WHAT THE TASK ASKS:
Word for word, copy the records and drop the pictures.

Image sets with object changes:
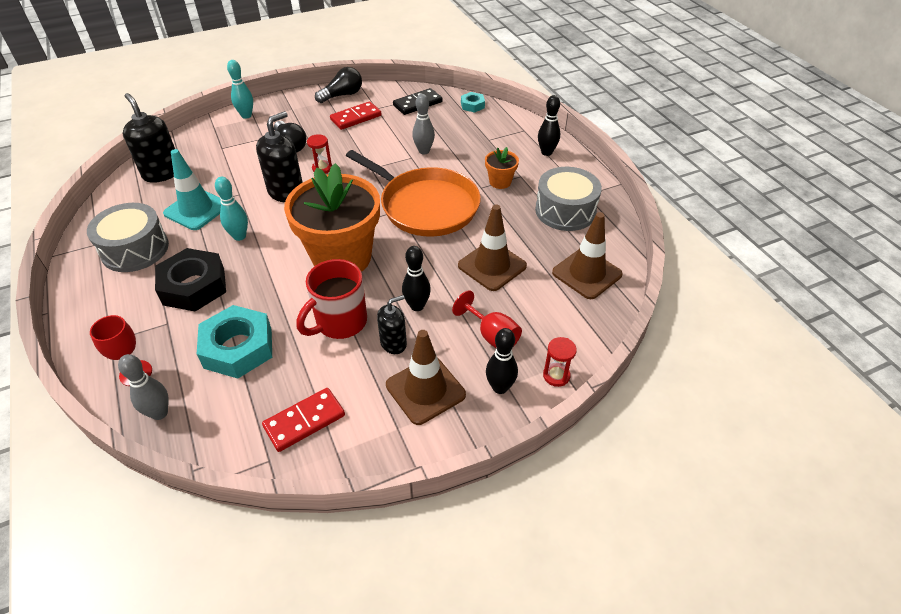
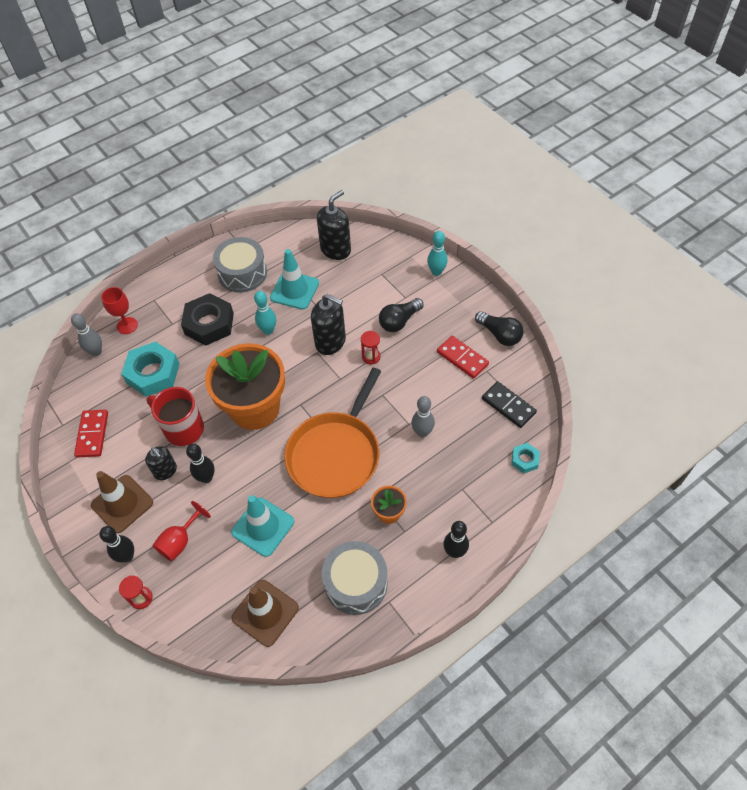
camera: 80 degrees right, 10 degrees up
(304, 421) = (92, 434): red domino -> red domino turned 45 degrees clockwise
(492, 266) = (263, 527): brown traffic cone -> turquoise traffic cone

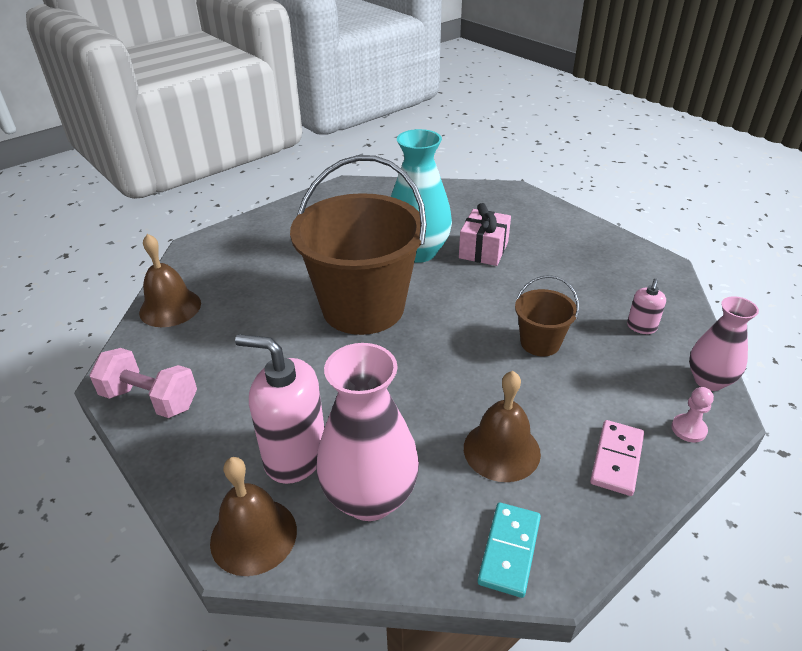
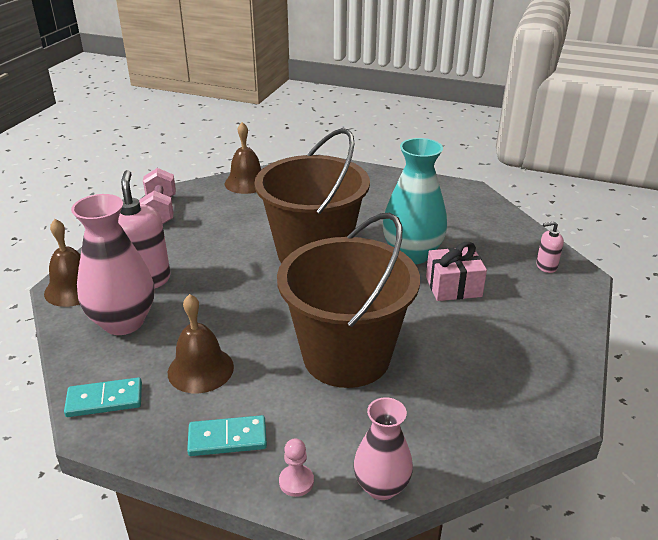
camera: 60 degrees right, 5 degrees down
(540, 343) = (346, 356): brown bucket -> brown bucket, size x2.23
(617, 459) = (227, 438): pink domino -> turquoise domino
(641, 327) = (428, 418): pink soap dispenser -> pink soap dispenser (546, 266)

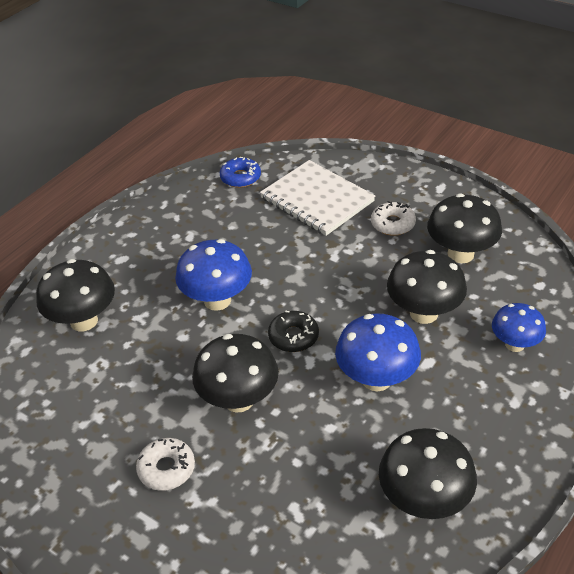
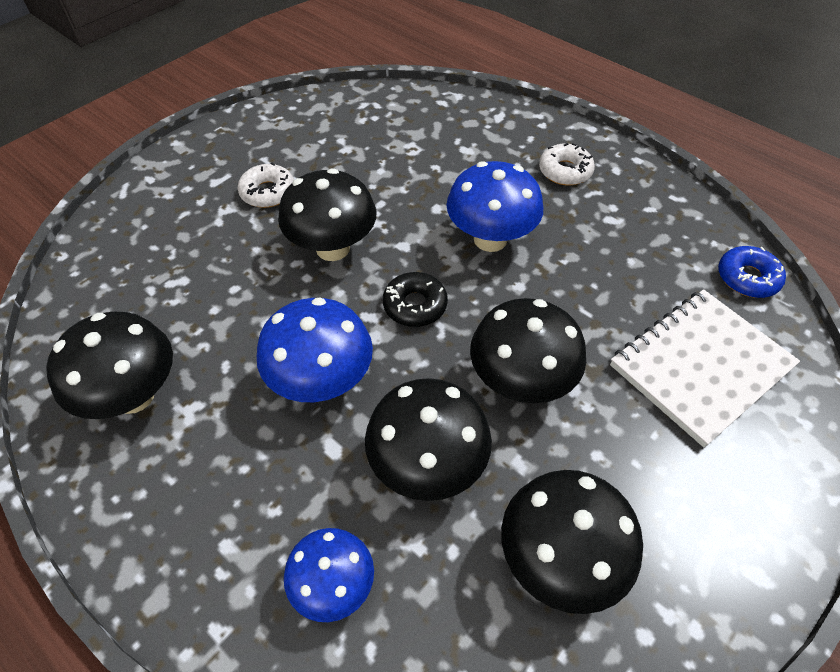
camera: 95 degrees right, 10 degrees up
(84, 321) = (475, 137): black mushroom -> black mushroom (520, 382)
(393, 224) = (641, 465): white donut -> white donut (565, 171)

YOUR RESPONSE:
camera: 80 degrees right, 10 degrees up
(304, 421) = (92, 434): red domino -> red domino turned 45 degrees clockwise
(492, 266) = (263, 527): brown traffic cone -> turquoise traffic cone

camera: 60 degrees right, 5 degrees down
(540, 343) = (346, 356): brown bucket -> brown bucket, size x2.23
(617, 459) = (227, 438): pink domino -> turquoise domino
(641, 327) = (428, 418): pink soap dispenser -> pink soap dispenser (546, 266)

camera: 95 degrees right, 10 degrees up
(84, 321) = (475, 137): black mushroom -> black mushroom (520, 382)
(393, 224) = (641, 465): white donut -> white donut (565, 171)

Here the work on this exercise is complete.